> [EXERCISE REQUIREMENTS]: Transcribe the entries below word for word, beginning at the line with "(225, 353) = (626, 371): purple" and stopping after the line with "(579, 283) = (516, 139): black"; drop all pictures.

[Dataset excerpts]

──────────────────────────────

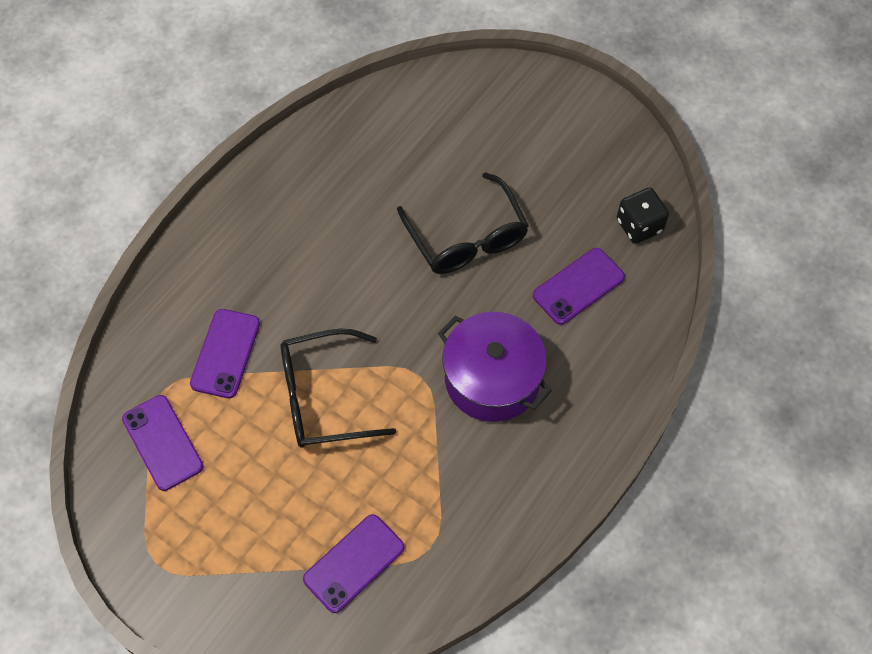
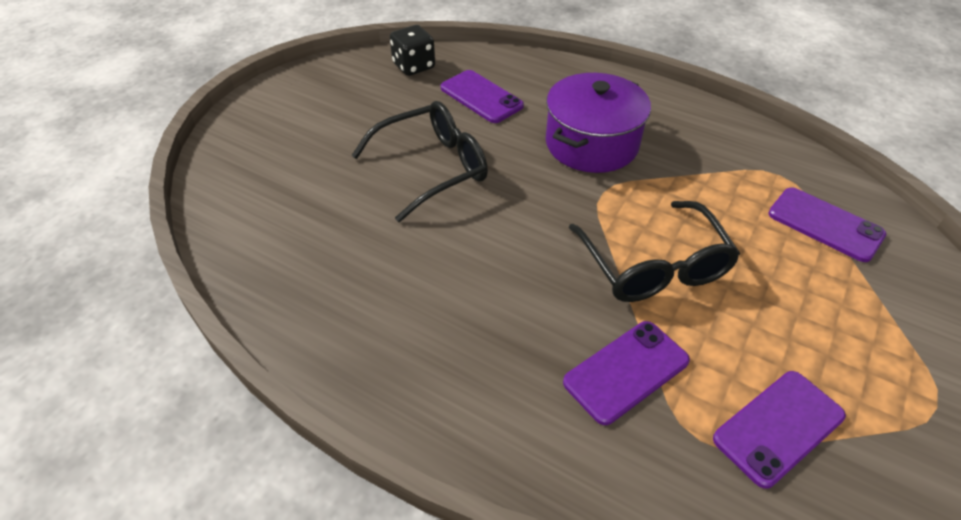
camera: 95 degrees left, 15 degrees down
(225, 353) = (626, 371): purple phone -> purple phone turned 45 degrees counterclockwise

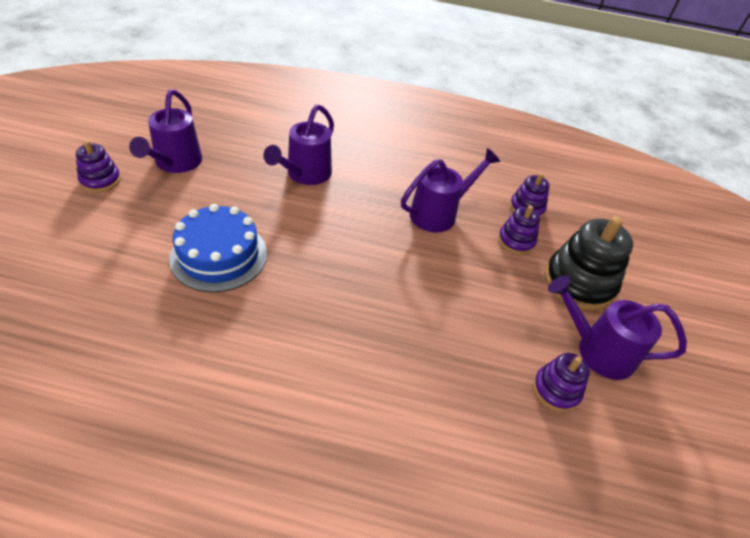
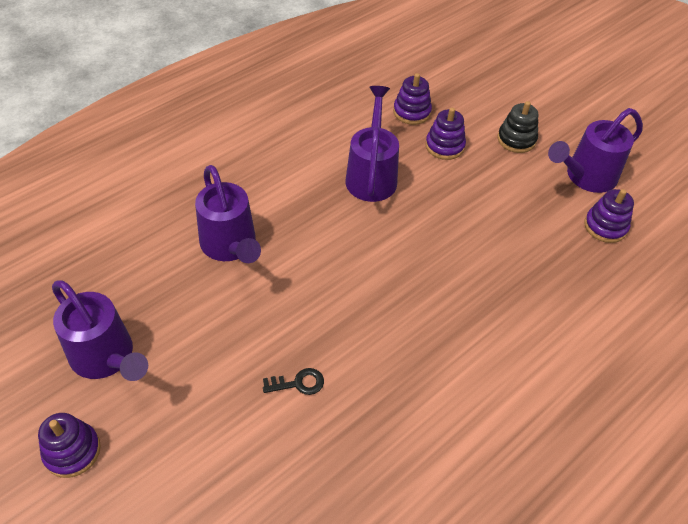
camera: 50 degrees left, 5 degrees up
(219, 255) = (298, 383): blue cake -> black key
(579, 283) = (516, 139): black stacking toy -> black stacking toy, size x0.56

──────────────────────────────

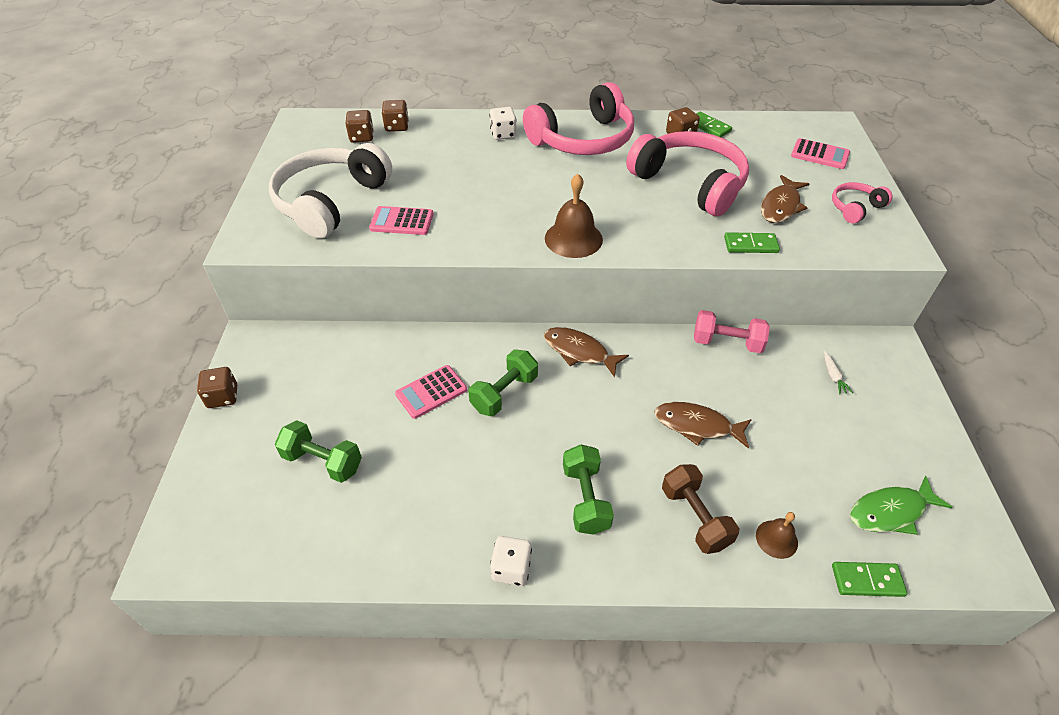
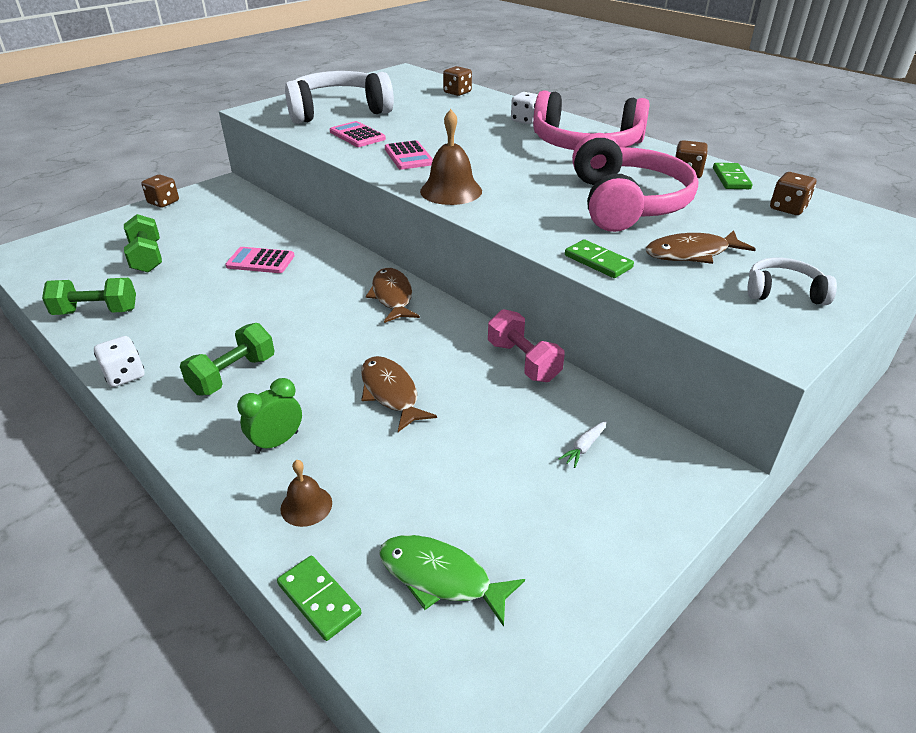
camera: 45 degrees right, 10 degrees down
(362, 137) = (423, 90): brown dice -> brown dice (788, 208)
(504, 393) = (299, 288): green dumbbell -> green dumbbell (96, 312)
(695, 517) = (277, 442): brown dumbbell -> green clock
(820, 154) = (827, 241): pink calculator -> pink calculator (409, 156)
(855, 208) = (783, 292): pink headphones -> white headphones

──────────────────────────────

> [ANSWER]:
(225, 353) = (626, 371): purple phone -> purple phone turned 45 degrees counterclockwise

camera: 50 degrees left, 5 degrees up
(219, 255) = (298, 383): blue cake -> black key
(579, 283) = (516, 139): black stacking toy -> black stacking toy, size x0.56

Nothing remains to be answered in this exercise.